» **Your task**:
Take the lines in the listing below from the line with "[(519,130),(502,120),(498,127),(509,134),(514,137),(519,130)]" up to and including the line with "[(444,233),(460,240),(471,218),(455,210),(444,233)]" and set them down exactly, skipping pictures and adding nothing.
====
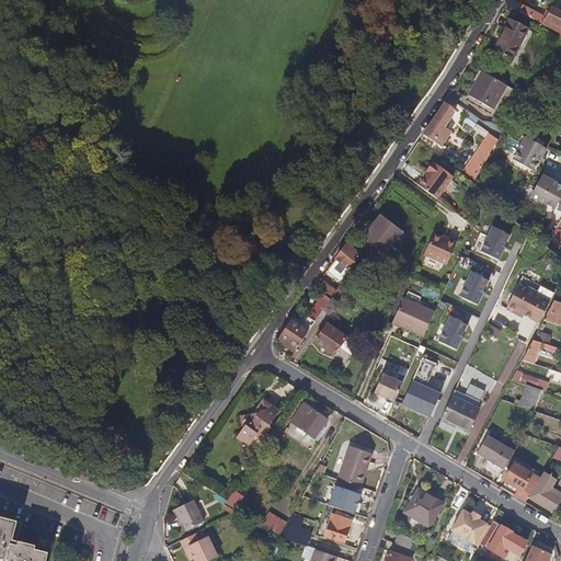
[(547,16),(516,0),(507,0),(505,4),(557,32),(560,34),(560,13),(551,8),(547,16)]
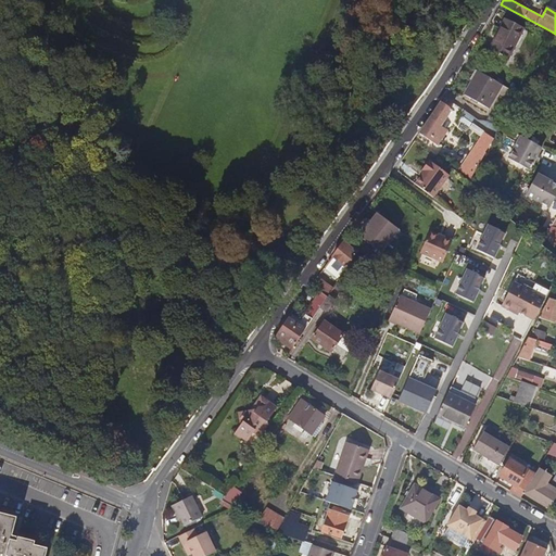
[(522,32),(505,21),(485,50),(503,61),(522,32)]
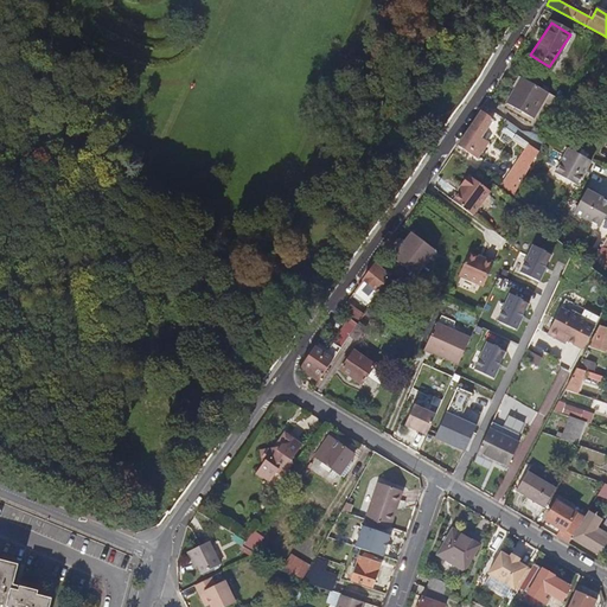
[(532,120),(547,94),(522,78),(505,104),(532,120)]
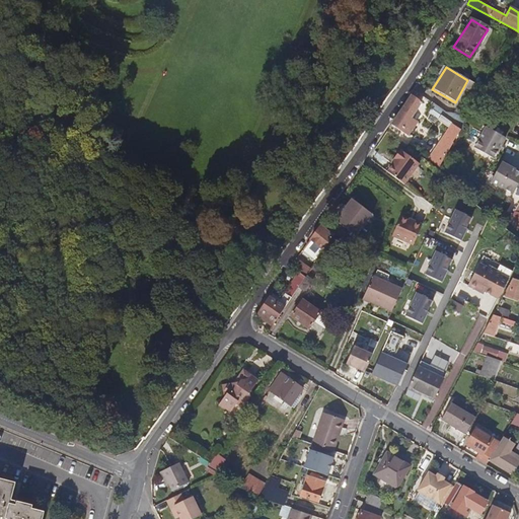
[(419,103),(410,97),(391,126),(408,137),(415,127),(417,128),(419,125),(409,118),(419,103)]
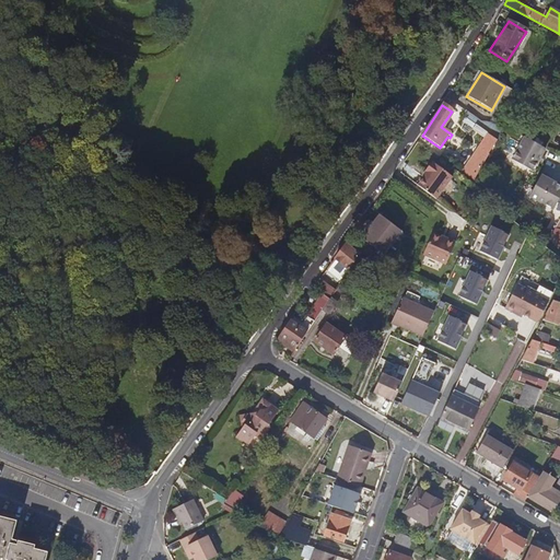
[(454,128),(462,113),(456,109),(447,126),(454,128)]
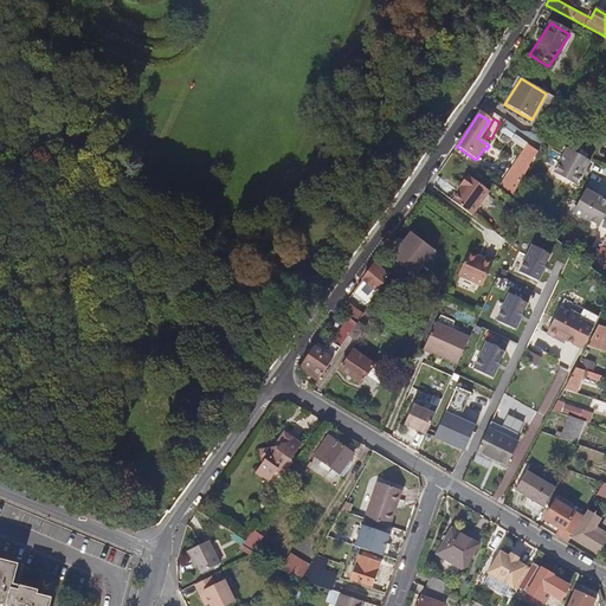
[(519,130),(502,120),(498,127),(509,134),(514,137),(519,130)]
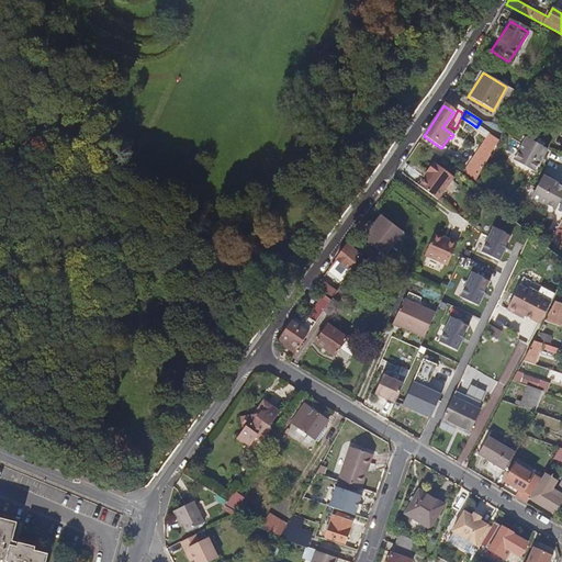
[(468,131),(472,124),(462,117),(458,125),(468,131)]
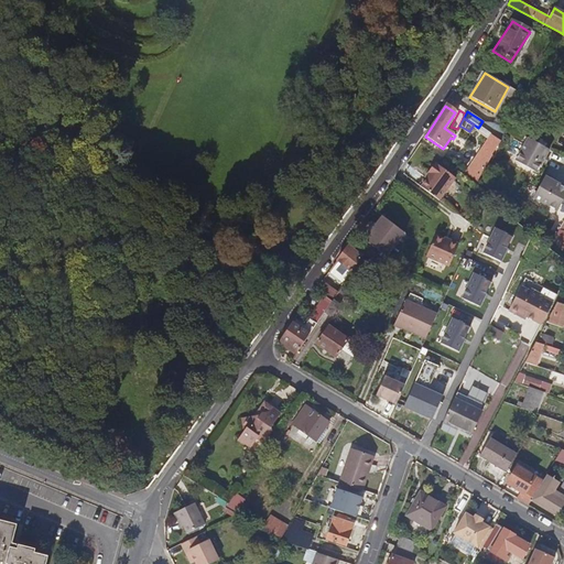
[(499,141),(490,136),(484,148),(492,153),(499,141)]
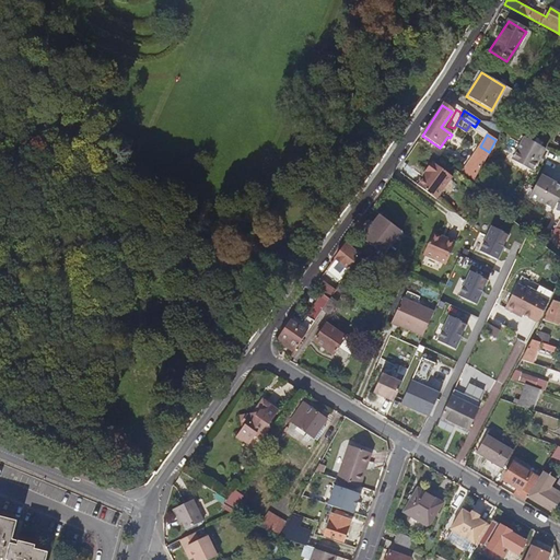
[(534,164),(537,158),(540,150),(521,139),(508,163),(527,174),(534,164)]
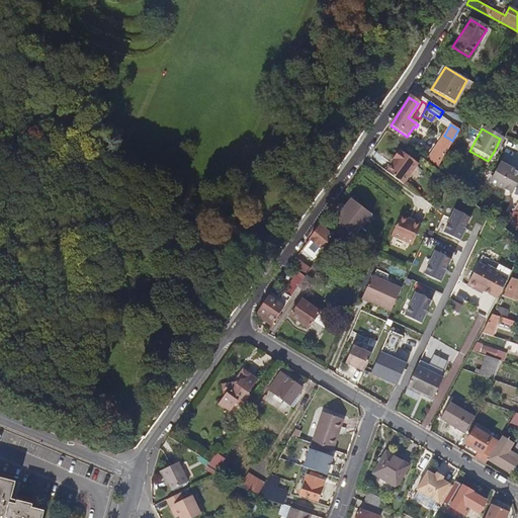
[(429,163),(432,165),(437,169),(449,146),(452,141),(444,136),(429,163)]
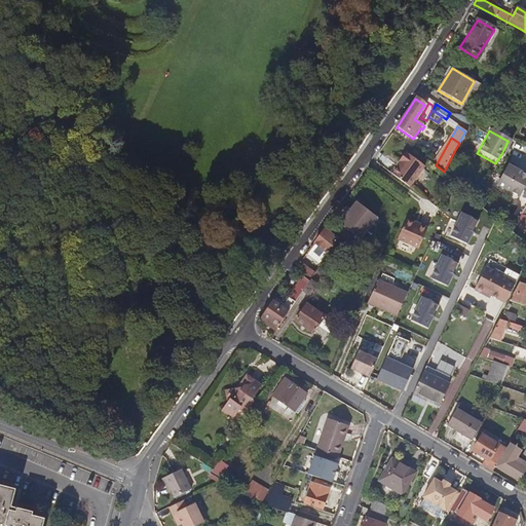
[(409,190),(424,170),(405,154),(400,161),(403,163),(400,167),(392,178),(409,190)]
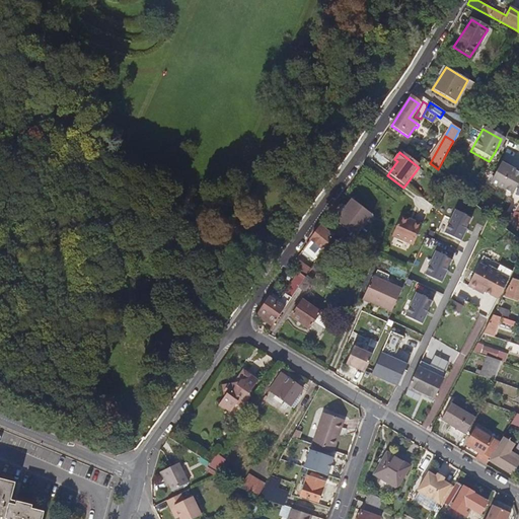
[(518,180),(518,176),(505,169),(504,172),(496,168),(488,184),(511,197),(518,180)]
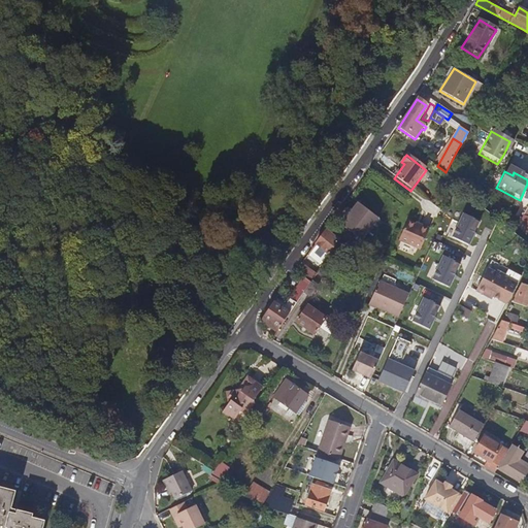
[(340,228),(361,243),(377,221),(357,206),(340,228)]
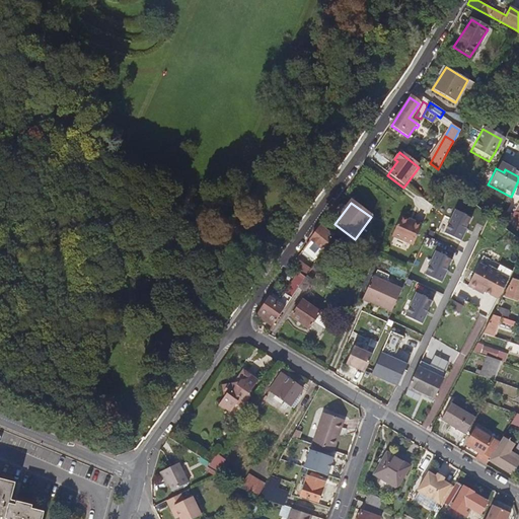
[(444,233),(460,240),(471,218),(455,210),(444,233)]
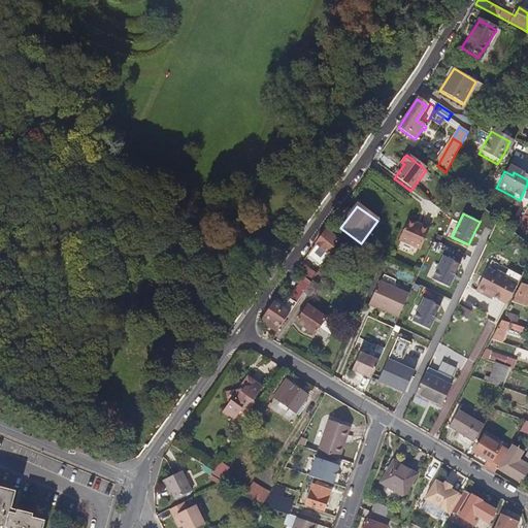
[(523,232),(527,222),(527,219),(523,218),(517,228),(523,232)]
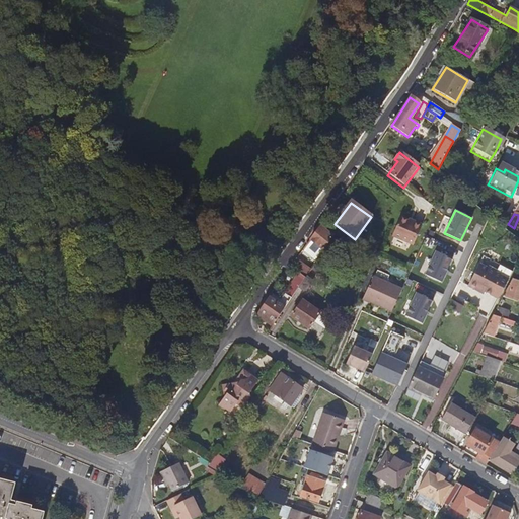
[(423,226),(415,222),(414,225),(409,223),(400,220),(392,239),(413,248),(423,226)]
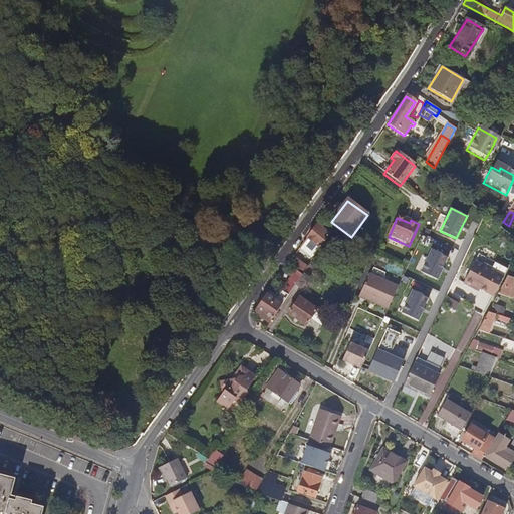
[(298,251),(313,261),(330,235),(316,226),(298,251)]
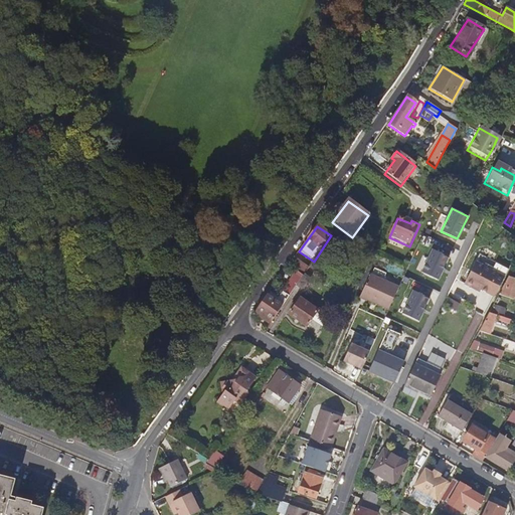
[(421,273),(438,280),(448,256),(433,249),(421,273)]
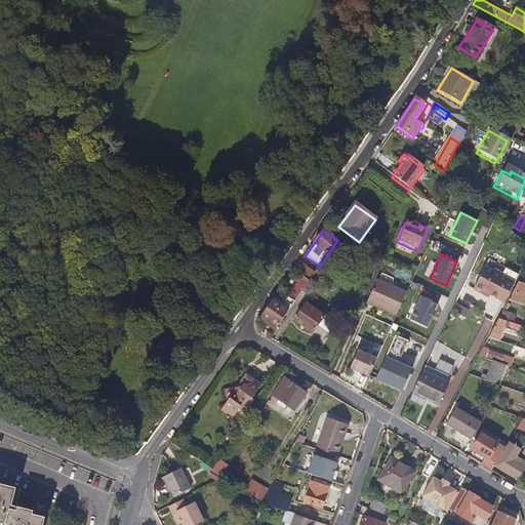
[(314,275),(299,264),(294,271),(301,276),(288,297),(295,303),(300,294),(309,282),(310,281),(314,275)]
====
» **Answer to the exercise**:
[(519,130),(502,120),(498,127),(509,134),(514,137),(519,130)]
[(468,131),(472,124),(462,117),(458,125),(468,131)]
[(499,141),(490,136),(484,148),(492,153),(499,141)]
[(534,164),(537,158),(540,150),(521,139),(508,163),(527,174),(534,164)]
[(429,163),(432,165),(437,169),(449,146),(452,141),(444,136),(429,163)]
[(409,190),(424,170),(405,154),(400,161),(403,163),(400,167),(392,178),(409,190)]
[(518,180),(518,176),(505,169),(504,172),(496,168),(488,184),(511,197),(518,180)]
[(340,228),(361,243),(377,221),(357,206),(340,228)]
[(444,233),(460,240),(471,218),(455,210),(444,233)]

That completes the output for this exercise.